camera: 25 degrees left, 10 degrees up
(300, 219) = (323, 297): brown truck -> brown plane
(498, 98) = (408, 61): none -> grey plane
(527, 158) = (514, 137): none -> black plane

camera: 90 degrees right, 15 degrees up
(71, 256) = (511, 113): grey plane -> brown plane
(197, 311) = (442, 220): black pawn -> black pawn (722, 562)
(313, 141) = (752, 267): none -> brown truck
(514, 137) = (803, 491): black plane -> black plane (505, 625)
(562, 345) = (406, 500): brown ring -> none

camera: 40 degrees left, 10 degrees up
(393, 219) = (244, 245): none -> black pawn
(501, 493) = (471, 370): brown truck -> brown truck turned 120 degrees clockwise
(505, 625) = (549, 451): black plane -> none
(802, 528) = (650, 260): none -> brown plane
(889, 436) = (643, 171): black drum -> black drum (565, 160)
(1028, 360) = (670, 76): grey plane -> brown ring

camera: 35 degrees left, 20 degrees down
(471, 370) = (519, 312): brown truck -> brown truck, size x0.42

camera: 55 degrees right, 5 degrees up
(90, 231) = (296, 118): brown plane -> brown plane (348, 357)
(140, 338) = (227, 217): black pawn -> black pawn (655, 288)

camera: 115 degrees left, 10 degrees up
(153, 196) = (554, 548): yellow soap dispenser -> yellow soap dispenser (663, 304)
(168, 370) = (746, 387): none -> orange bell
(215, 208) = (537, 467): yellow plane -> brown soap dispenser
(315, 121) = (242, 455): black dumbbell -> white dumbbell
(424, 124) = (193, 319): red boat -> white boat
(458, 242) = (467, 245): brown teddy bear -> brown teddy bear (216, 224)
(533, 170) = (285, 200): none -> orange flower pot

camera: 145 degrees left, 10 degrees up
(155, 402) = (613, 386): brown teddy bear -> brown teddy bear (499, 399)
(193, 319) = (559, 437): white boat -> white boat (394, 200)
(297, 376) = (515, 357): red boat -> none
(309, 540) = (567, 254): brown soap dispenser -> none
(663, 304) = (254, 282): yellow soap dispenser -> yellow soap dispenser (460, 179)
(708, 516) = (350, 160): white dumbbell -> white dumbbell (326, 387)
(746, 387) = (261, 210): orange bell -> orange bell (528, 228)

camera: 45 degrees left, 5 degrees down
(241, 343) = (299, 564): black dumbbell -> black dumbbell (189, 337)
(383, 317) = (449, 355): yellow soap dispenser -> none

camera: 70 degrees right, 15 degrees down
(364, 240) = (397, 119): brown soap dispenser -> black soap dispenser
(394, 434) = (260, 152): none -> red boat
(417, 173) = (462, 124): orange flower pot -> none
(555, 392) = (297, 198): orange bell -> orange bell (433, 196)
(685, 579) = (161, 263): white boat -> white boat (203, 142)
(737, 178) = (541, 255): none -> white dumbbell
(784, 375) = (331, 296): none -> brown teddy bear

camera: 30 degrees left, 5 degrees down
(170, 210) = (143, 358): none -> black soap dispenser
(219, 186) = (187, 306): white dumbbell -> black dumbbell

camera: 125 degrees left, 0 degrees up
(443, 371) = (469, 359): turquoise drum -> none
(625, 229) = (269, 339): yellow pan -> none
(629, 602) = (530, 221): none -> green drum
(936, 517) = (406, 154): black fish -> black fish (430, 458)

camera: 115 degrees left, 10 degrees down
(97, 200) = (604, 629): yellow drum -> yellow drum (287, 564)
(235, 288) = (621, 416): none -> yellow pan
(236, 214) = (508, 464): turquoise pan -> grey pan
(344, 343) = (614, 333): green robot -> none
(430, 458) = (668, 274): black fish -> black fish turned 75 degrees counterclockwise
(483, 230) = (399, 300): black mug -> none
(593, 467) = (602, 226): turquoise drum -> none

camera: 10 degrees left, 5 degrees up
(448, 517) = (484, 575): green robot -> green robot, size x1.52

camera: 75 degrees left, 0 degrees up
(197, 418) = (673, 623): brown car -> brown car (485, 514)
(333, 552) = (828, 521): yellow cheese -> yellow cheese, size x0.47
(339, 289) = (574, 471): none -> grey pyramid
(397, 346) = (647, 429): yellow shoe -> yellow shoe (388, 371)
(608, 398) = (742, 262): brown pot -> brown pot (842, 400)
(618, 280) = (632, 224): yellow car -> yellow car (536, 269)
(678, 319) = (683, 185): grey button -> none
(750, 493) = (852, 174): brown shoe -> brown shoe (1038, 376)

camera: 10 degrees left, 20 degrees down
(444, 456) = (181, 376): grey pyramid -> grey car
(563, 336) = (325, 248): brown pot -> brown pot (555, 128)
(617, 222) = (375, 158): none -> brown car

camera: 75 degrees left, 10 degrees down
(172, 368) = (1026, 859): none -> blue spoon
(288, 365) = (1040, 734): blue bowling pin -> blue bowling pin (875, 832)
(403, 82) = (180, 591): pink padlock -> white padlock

- _What you are asked to do_
This exercise requires that all of the entries be repeated exactly.

- _Expected output_
camera: 25 degrees left, 10 degrees up
(300, 219) = (323, 297): brown truck -> brown plane
(498, 98) = (408, 61): none -> grey plane
(527, 158) = (514, 137): none -> black plane

camera: 90 degrees right, 15 degrees up
(71, 256) = (511, 113): grey plane -> brown plane
(197, 311) = (442, 220): black pawn -> black pawn (722, 562)
(313, 141) = (752, 267): none -> brown truck
(514, 137) = (803, 491): black plane -> black plane (505, 625)
(562, 345) = (406, 500): brown ring -> none

camera: 40 degrees left, 10 degrees up
(393, 219) = (244, 245): none -> black pawn
(501, 493) = (471, 370): brown truck -> brown truck turned 120 degrees clockwise
(505, 625) = (549, 451): black plane -> none
(802, 528) = (650, 260): none -> brown plane
(889, 436) = (643, 171): black drum -> black drum (565, 160)
(1028, 360) = (670, 76): grey plane -> brown ring

camera: 35 degrees left, 20 degrees down
(471, 370) = (519, 312): brown truck -> brown truck, size x0.42

camera: 55 degrees right, 5 degrees up
(90, 231) = (296, 118): brown plane -> brown plane (348, 357)
(140, 338) = (227, 217): black pawn -> black pawn (655, 288)

camera: 115 degrees left, 10 degrees up
(153, 196) = (554, 548): yellow soap dispenser -> yellow soap dispenser (663, 304)
(168, 370) = (746, 387): none -> orange bell
(215, 208) = (537, 467): yellow plane -> brown soap dispenser
(315, 121) = (242, 455): black dumbbell -> white dumbbell
(424, 124) = (193, 319): red boat -> white boat
(458, 242) = (467, 245): brown teddy bear -> brown teddy bear (216, 224)
(533, 170) = (285, 200): none -> orange flower pot

camera: 145 degrees left, 10 degrees up
(155, 402) = (613, 386): brown teddy bear -> brown teddy bear (499, 399)
(193, 319) = (559, 437): white boat -> white boat (394, 200)
(297, 376) = (515, 357): red boat -> none
(309, 540) = (567, 254): brown soap dispenser -> none
(663, 304) = (254, 282): yellow soap dispenser -> yellow soap dispenser (460, 179)
(708, 516) = (350, 160): white dumbbell -> white dumbbell (326, 387)
(746, 387) = (261, 210): orange bell -> orange bell (528, 228)

camera: 45 degrees left, 5 degrees down
(241, 343) = (299, 564): black dumbbell -> black dumbbell (189, 337)
(383, 317) = (449, 355): yellow soap dispenser -> none

camera: 70 degrees right, 15 degrees down
(364, 240) = (397, 119): brown soap dispenser -> black soap dispenser
(394, 434) = (260, 152): none -> red boat
(417, 173) = (462, 124): orange flower pot -> none
(555, 392) = (297, 198): orange bell -> orange bell (433, 196)
(685, 579) = (161, 263): white boat -> white boat (203, 142)
(737, 178) = (541, 255): none -> white dumbbell
(784, 375) = (331, 296): none -> brown teddy bear

camera: 30 degrees left, 5 degrees down
(170, 210) = (143, 358): none -> black soap dispenser
(219, 186) = (187, 306): white dumbbell -> black dumbbell

camera: 125 degrees left, 0 degrees up
(443, 371) = (469, 359): turquoise drum -> none
(625, 229) = (269, 339): yellow pan -> none
(629, 602) = (530, 221): none -> green drum
(936, 517) = (406, 154): black fish -> black fish (430, 458)

camera: 115 degrees left, 10 degrees down
(97, 200) = (604, 629): yellow drum -> yellow drum (287, 564)
(235, 288) = (621, 416): none -> yellow pan
(236, 214) = (508, 464): turquoise pan -> grey pan
(344, 343) = (614, 333): green robot -> none
(430, 458) = (668, 274): black fish -> black fish turned 75 degrees counterclockwise
(483, 230) = (399, 300): black mug -> none
(593, 467) = (602, 226): turquoise drum -> none

camera: 10 degrees left, 5 degrees up
(448, 517) = (484, 575): green robot -> green robot, size x1.52

camera: 75 degrees left, 0 degrees up
(197, 418) = (673, 623): brown car -> brown car (485, 514)
(333, 552) = (828, 521): yellow cheese -> yellow cheese, size x0.47
(339, 289) = (574, 471): none -> grey pyramid
(397, 346) = (647, 429): yellow shoe -> yellow shoe (388, 371)
(608, 398) = (742, 262): brown pot -> brown pot (842, 400)
(618, 280) = (632, 224): yellow car -> yellow car (536, 269)
(678, 319) = (683, 185): grey button -> none
(750, 493) = (852, 174): brown shoe -> brown shoe (1038, 376)

camera: 10 degrees left, 20 degrees down
(444, 456) = (181, 376): grey pyramid -> grey car
(563, 336) = (325, 248): brown pot -> brown pot (555, 128)
(617, 222) = (375, 158): none -> brown car

camera: 75 degrees left, 10 degrees down
(172, 368) = (1026, 859): none -> blue spoon
(288, 365) = (1040, 734): blue bowling pin -> blue bowling pin (875, 832)
(403, 82) = (180, 591): pink padlock -> white padlock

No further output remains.